▶ **Task goal**:
Give back the exact lines of the material below from the one containing "U6: NAND 74HC00" through the one containing "U12: XNOR CD4077", and no pictures.

════════════════════

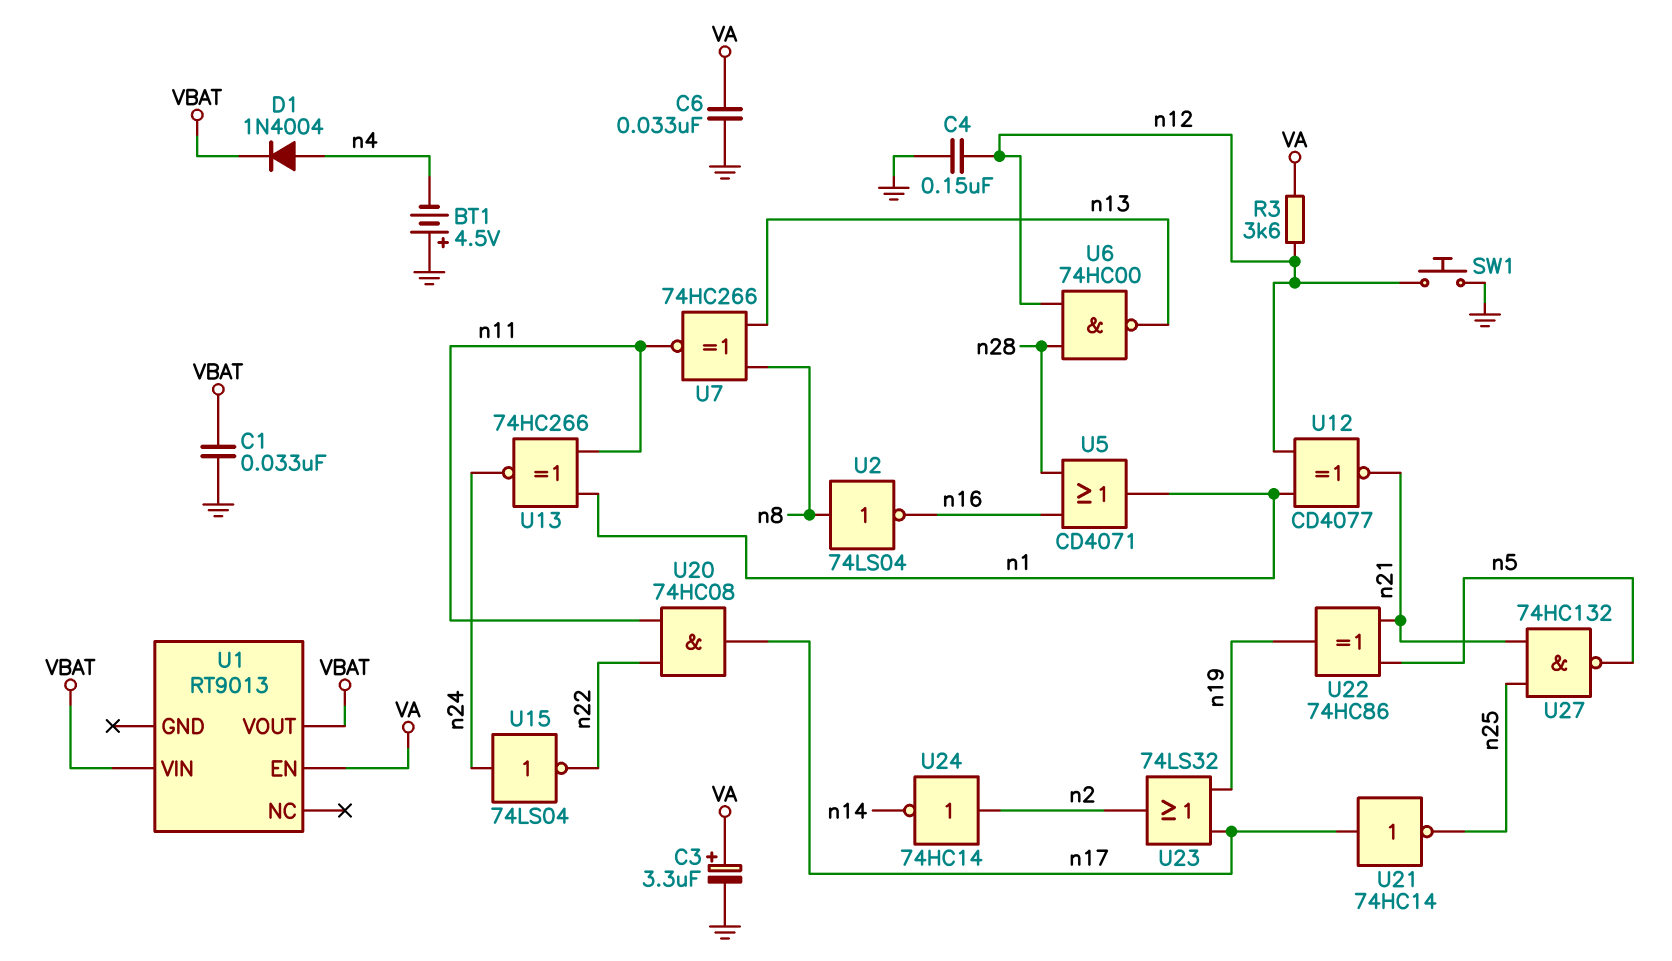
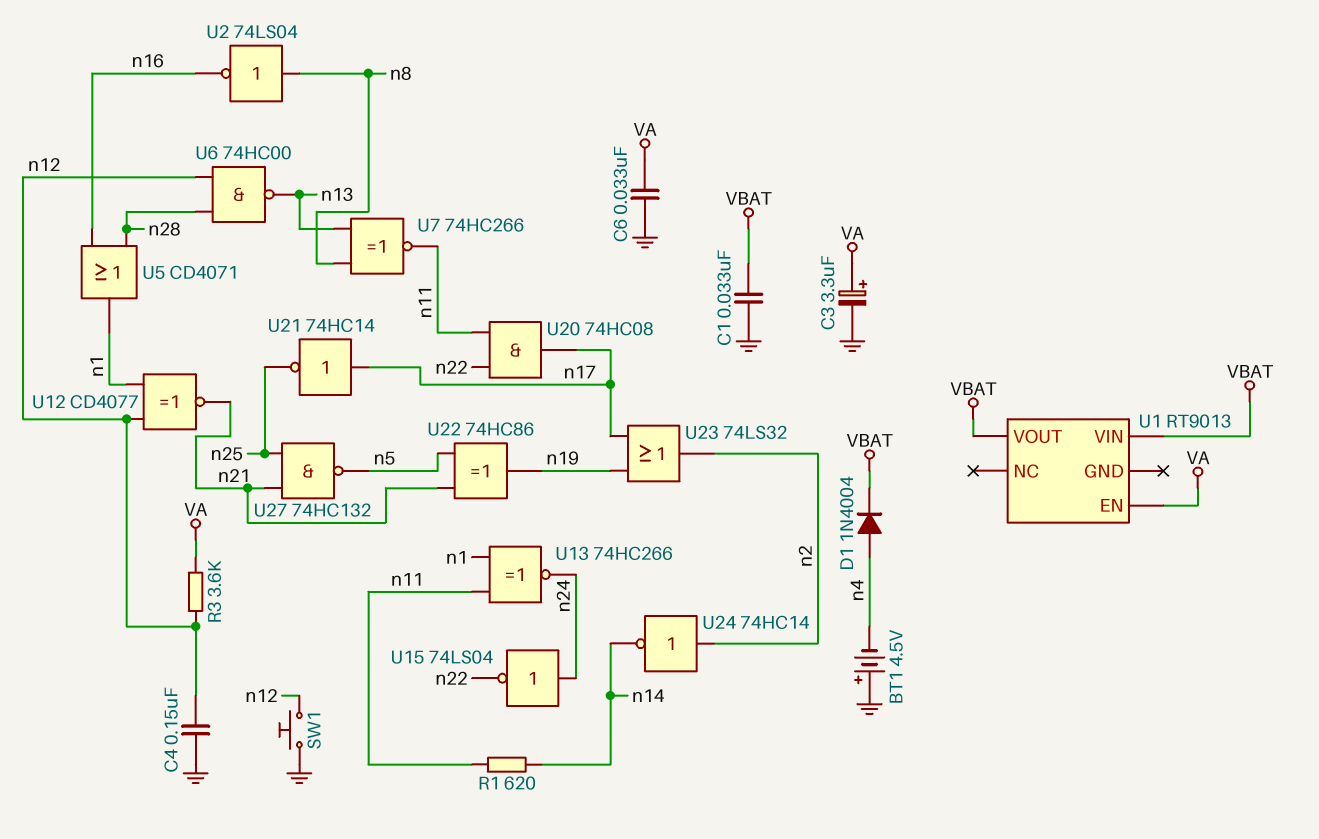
R1: none -> 620 (n11, n14)

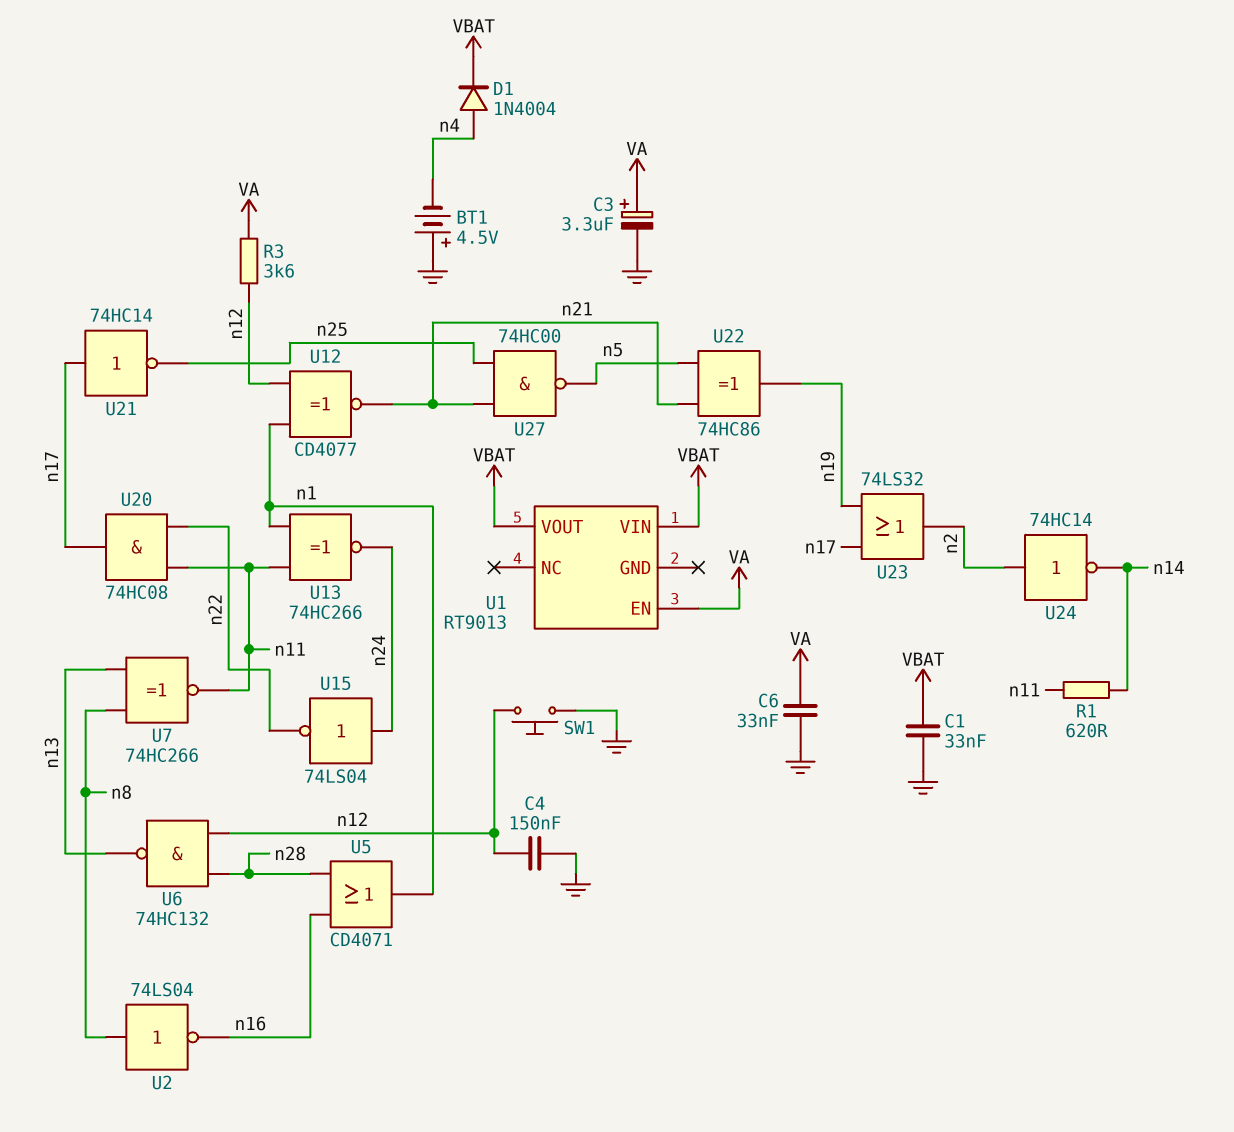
U6: NAND 74HC00 (in n12, in n28, out n13) -> NAND 74HC132 (in n12, in n28, out n13)
U27: NAND 74HC132 (in n21, in n25, out n5) -> NAND 74HC00 (in n21, in n25, out n5)

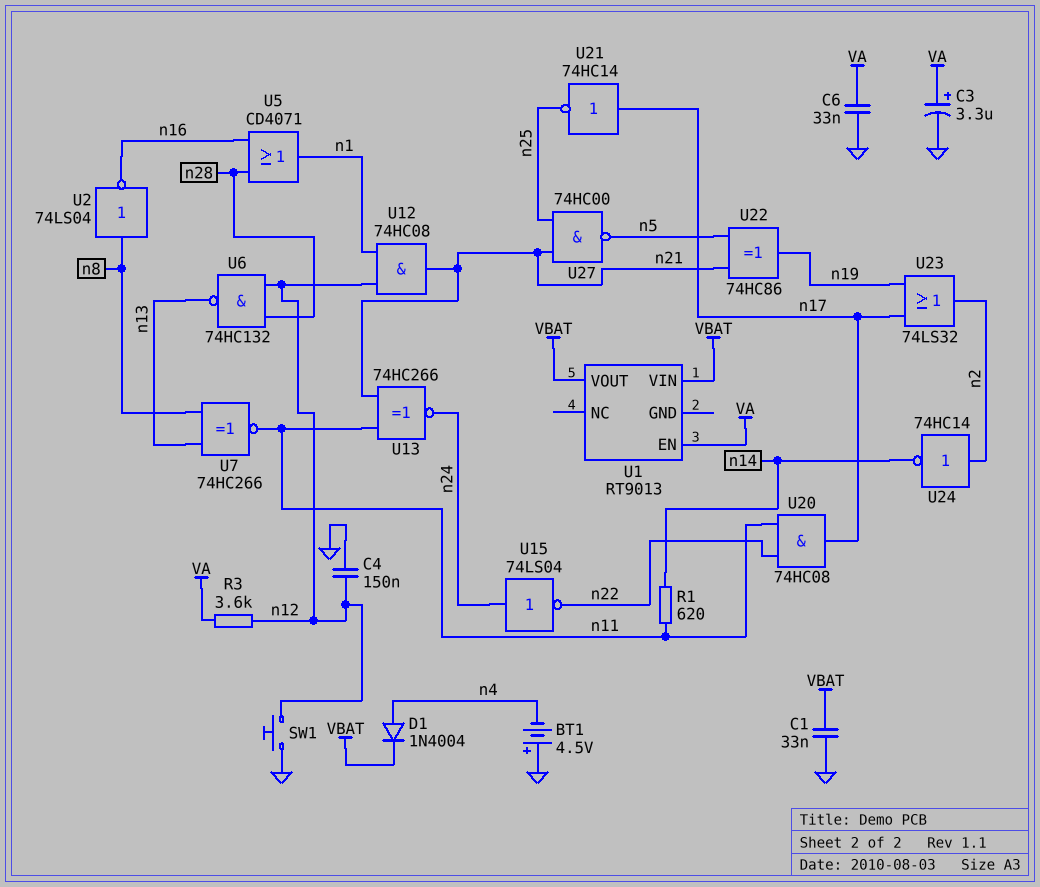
U12: XNOR CD4077 (in n1, in n12, out n21) -> AND 74HC08 (in n1, in n12, out n21)
U13: XNOR 74HC266 (in n1, in n11, out n24) -> XNOR 74HC266 (in n11, in n21, out n24)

════════════════════

▶ **Reply**:
U6: NAND 74HC00 (in n12, in n28, out n13) -> NAND 74HC132 (in n12, in n28, out n13)
U27: NAND 74HC132 (in n21, in n25, out n5) -> NAND 74HC00 (in n21, in n25, out n5)

U12: XNOR CD4077 (in n1, in n12, out n21) -> AND 74HC08 (in n1, in n12, out n21)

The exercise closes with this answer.